Repeat only the stretch of lines below that runs from the line with "Zellux: [485,289,519,323] ->" through the line with "Sticky - order: [246,364,446,506]", unaltered.

## MATERIAL FOR THIS TASK
──────

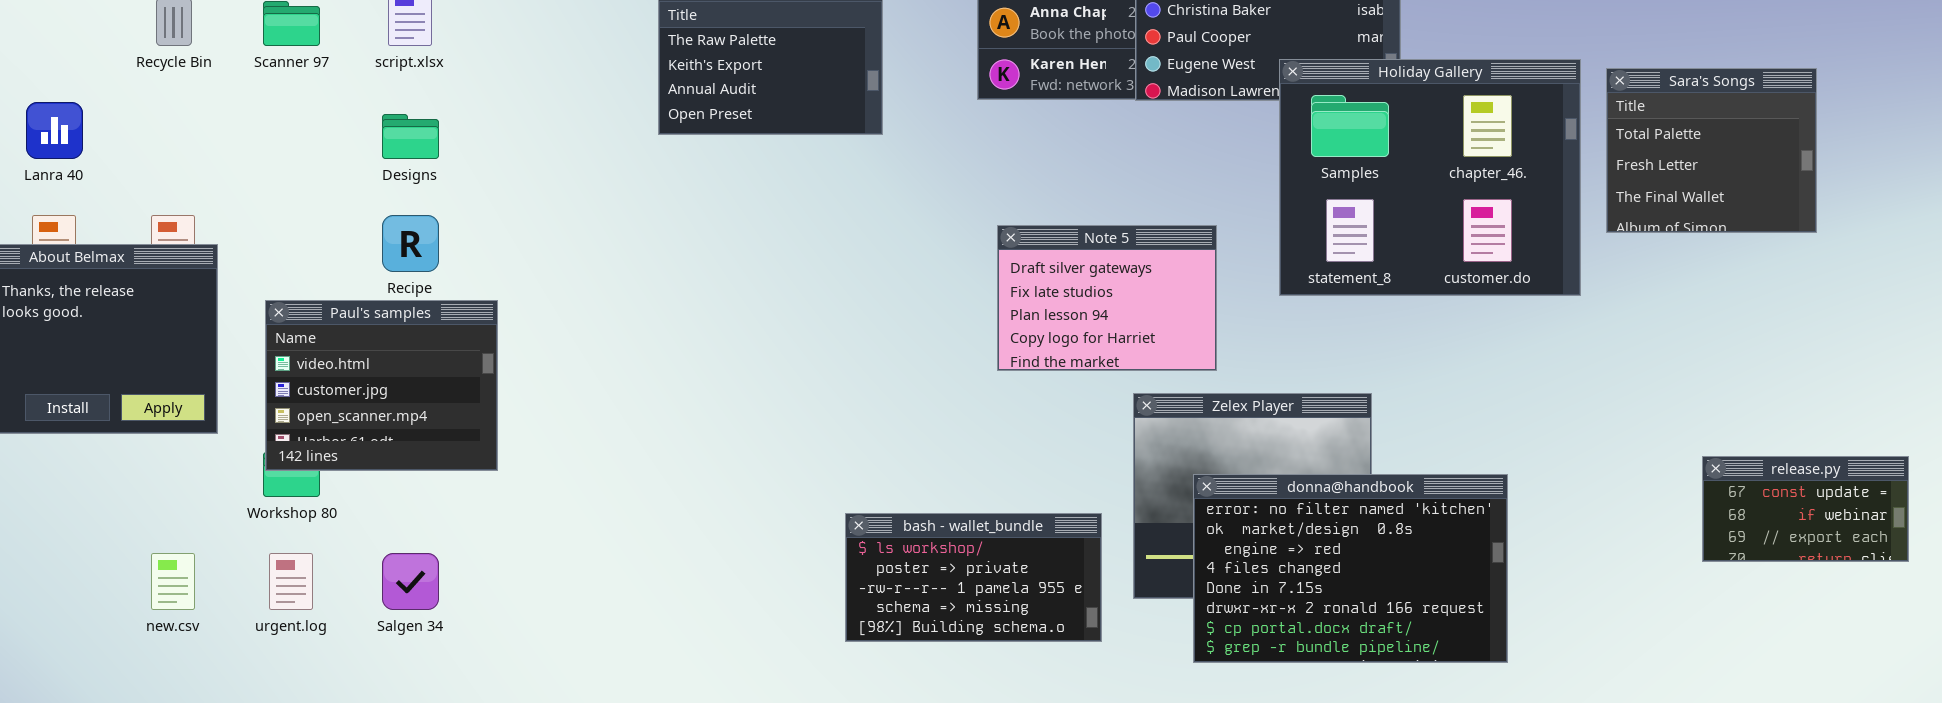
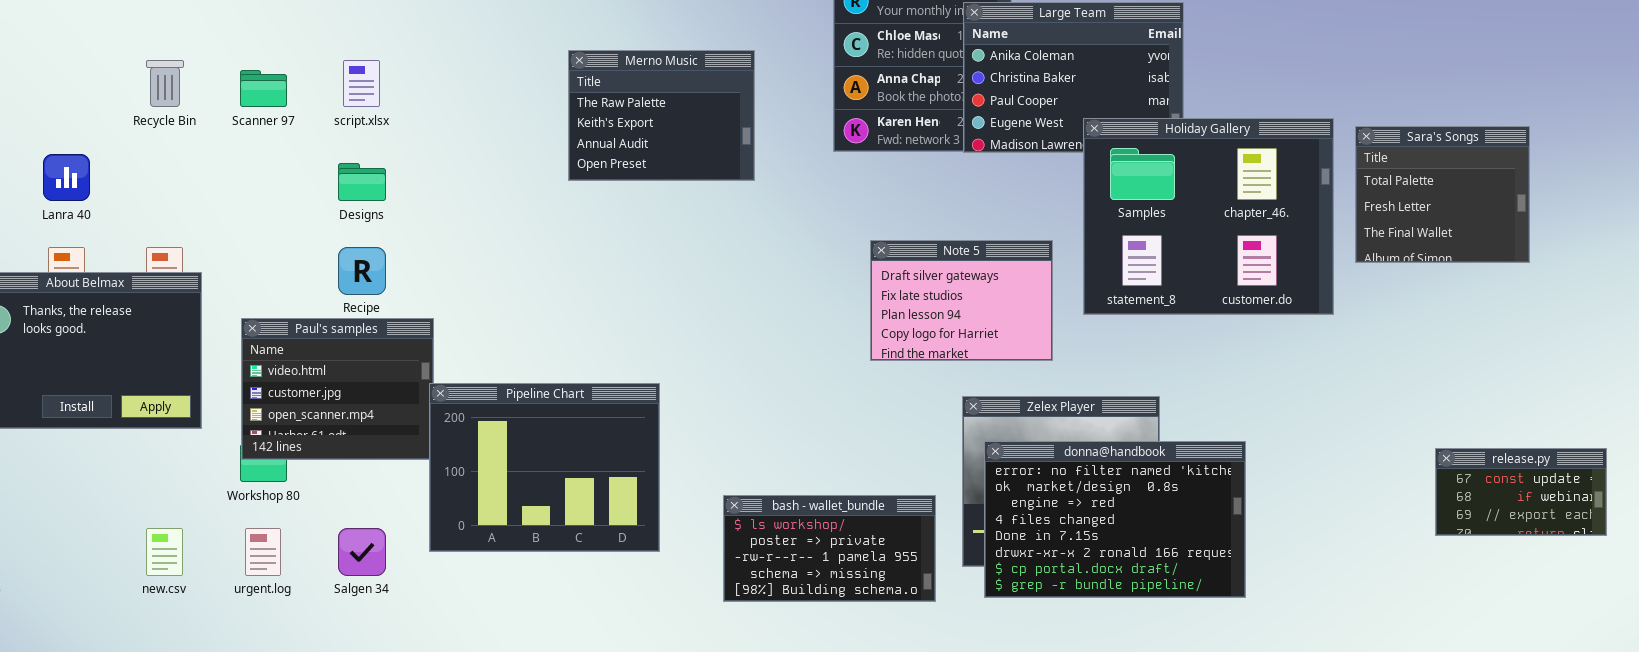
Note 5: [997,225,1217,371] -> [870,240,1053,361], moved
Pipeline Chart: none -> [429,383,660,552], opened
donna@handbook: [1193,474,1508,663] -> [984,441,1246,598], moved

──────

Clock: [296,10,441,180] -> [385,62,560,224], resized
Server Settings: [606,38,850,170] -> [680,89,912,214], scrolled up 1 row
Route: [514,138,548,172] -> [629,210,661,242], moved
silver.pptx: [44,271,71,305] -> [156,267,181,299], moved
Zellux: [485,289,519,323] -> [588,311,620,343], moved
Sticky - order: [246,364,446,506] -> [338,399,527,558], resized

──────

## TASK RESPONSE
Zellux: [485,289,519,323] -> [588,311,620,343], moved
Sticky - order: [246,364,446,506] -> [338,399,527,558], resized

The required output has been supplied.